Source records:
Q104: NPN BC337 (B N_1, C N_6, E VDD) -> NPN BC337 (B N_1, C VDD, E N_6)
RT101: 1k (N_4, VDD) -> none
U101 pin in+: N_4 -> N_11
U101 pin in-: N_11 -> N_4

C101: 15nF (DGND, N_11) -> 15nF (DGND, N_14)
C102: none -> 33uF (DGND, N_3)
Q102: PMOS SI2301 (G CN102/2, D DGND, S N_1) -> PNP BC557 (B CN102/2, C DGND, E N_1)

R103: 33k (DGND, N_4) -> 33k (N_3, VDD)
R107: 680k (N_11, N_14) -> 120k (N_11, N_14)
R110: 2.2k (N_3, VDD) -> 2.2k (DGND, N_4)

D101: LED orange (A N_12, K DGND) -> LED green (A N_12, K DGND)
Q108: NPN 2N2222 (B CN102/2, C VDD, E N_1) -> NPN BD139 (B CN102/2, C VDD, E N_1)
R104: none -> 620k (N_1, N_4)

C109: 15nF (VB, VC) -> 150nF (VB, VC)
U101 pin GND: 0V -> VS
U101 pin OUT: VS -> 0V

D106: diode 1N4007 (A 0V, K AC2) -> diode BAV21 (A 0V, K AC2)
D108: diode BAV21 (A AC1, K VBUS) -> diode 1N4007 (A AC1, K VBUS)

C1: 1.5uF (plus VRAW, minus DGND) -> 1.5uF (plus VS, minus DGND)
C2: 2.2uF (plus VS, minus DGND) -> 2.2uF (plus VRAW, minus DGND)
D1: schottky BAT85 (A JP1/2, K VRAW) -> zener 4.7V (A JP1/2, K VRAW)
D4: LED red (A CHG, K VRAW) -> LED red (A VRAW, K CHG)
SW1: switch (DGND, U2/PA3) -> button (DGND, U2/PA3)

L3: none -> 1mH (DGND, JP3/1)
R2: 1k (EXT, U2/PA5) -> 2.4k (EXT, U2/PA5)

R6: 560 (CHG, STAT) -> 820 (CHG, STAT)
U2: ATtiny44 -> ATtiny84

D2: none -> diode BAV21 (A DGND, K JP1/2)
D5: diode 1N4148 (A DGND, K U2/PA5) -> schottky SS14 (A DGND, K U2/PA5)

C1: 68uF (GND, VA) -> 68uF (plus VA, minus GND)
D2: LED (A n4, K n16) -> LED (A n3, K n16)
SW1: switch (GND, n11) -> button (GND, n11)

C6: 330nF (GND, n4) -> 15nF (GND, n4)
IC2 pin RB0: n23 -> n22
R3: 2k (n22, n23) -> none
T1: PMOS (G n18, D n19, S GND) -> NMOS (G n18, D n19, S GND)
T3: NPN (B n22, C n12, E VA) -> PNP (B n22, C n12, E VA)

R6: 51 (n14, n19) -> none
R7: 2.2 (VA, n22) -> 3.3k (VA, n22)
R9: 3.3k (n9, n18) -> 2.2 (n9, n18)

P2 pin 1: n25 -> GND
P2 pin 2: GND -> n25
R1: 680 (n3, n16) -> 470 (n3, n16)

Work request:
Every line from the one that holds "D106: diode 1N4007" to the end of the data above should be given again exactly, with that line and the last one both kept.

Response below:
D106: diode 1N4007 (A 0V, K AC2) -> diode BAV21 (A 0V, K AC2)
D108: diode BAV21 (A AC1, K VBUS) -> diode 1N4007 (A AC1, K VBUS)

C1: 1.5uF (plus VRAW, minus DGND) -> 1.5uF (plus VS, minus DGND)
C2: 2.2uF (plus VS, minus DGND) -> 2.2uF (plus VRAW, minus DGND)
D1: schottky BAT85 (A JP1/2, K VRAW) -> zener 4.7V (A JP1/2, K VRAW)
D4: LED red (A CHG, K VRAW) -> LED red (A VRAW, K CHG)
SW1: switch (DGND, U2/PA3) -> button (DGND, U2/PA3)

L3: none -> 1mH (DGND, JP3/1)
R2: 1k (EXT, U2/PA5) -> 2.4k (EXT, U2/PA5)

R6: 560 (CHG, STAT) -> 820 (CHG, STAT)
U2: ATtiny44 -> ATtiny84

D2: none -> diode BAV21 (A DGND, K JP1/2)
D5: diode 1N4148 (A DGND, K U2/PA5) -> schottky SS14 (A DGND, K U2/PA5)

C1: 68uF (GND, VA) -> 68uF (plus VA, minus GND)
D2: LED (A n4, K n16) -> LED (A n3, K n16)
SW1: switch (GND, n11) -> button (GND, n11)

C6: 330nF (GND, n4) -> 15nF (GND, n4)
IC2 pin RB0: n23 -> n22
R3: 2k (n22, n23) -> none
T1: PMOS (G n18, D n19, S GND) -> NMOS (G n18, D n19, S GND)
T3: NPN (B n22, C n12, E VA) -> PNP (B n22, C n12, E VA)

R6: 51 (n14, n19) -> none
R7: 2.2 (VA, n22) -> 3.3k (VA, n22)
R9: 3.3k (n9, n18) -> 2.2 (n9, n18)

P2 pin 1: n25 -> GND
P2 pin 2: GND -> n25
R1: 680 (n3, n16) -> 470 (n3, n16)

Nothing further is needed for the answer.